━━━ Exercise data
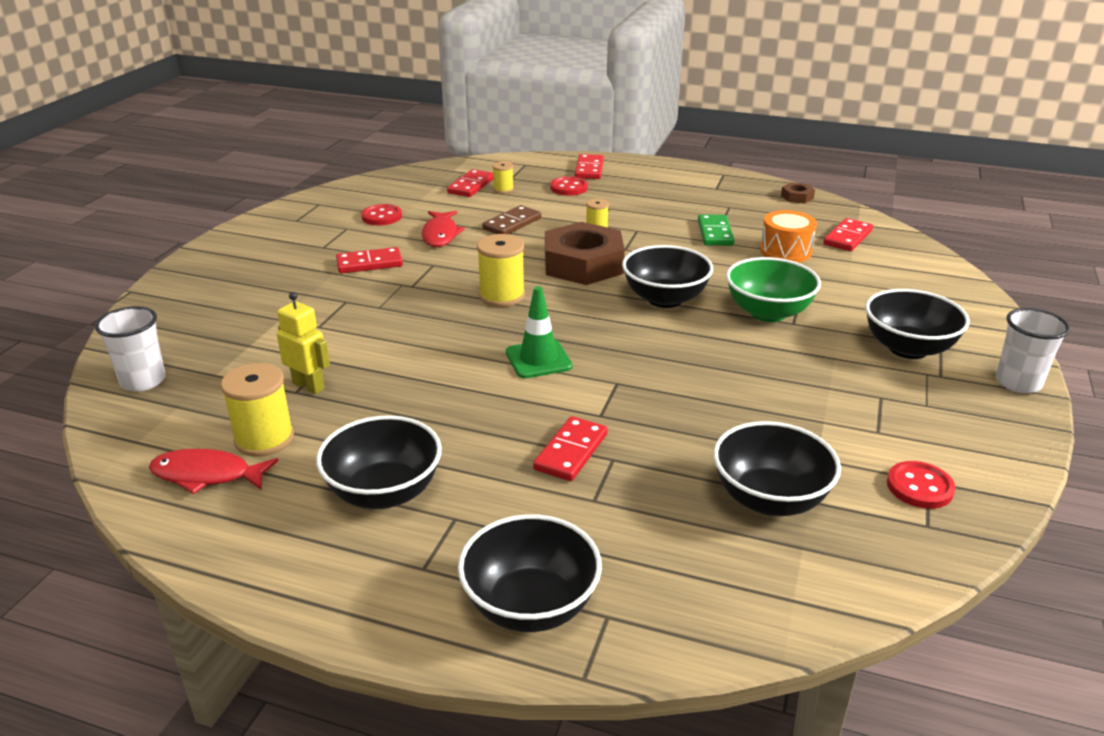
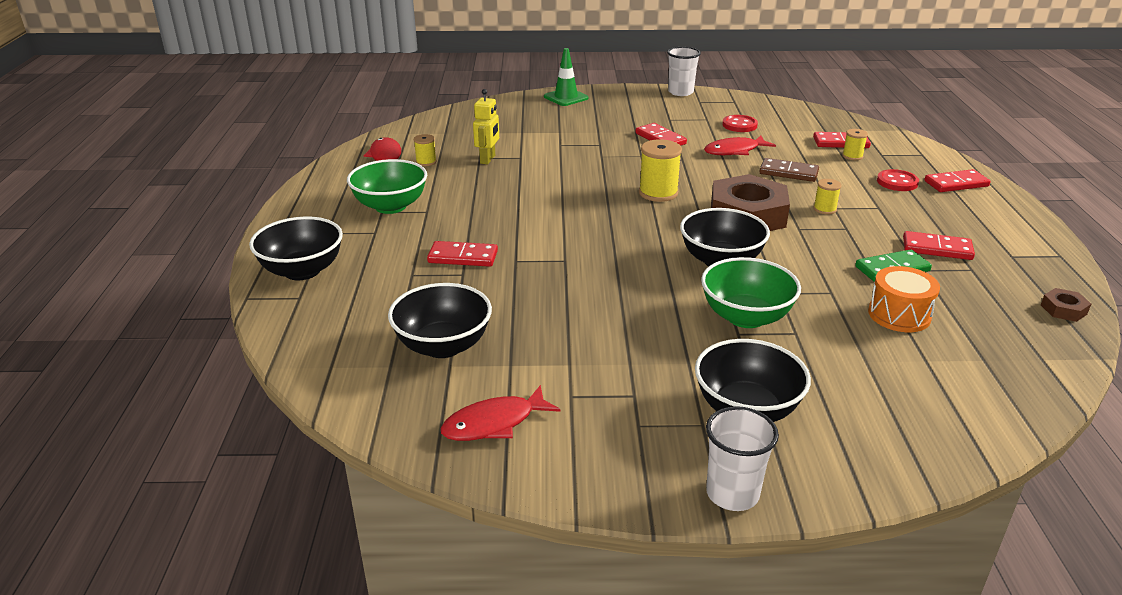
camera: 70 degrees right, 0 degrees up
(143, 381) = (464, 118): white cup -> white cup (680, 92)
(264, 439) = (426, 162): yellow spool -> yellow spool, size x0.56
(384, 492) = (390, 206): black bowl -> green bowl
(538, 359) = (575, 224): green traffic cone -> green traffic cone (566, 97)
(848, 237) = (989, 354): red domino -> red domino (937, 249)
(919, 487) = (494, 423): red button -> red fish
━━━━━━
> Exercise: Nothing but the lines from the first line of the data above through the line holding "(538, 359) = (575, 224): green" may appear in the response, copied exactly and without pictures.

> Reply:
camera: 70 degrees right, 0 degrees up
(143, 381) = (464, 118): white cup -> white cup (680, 92)
(264, 439) = (426, 162): yellow spool -> yellow spool, size x0.56
(384, 492) = (390, 206): black bowl -> green bowl
(538, 359) = (575, 224): green traffic cone -> green traffic cone (566, 97)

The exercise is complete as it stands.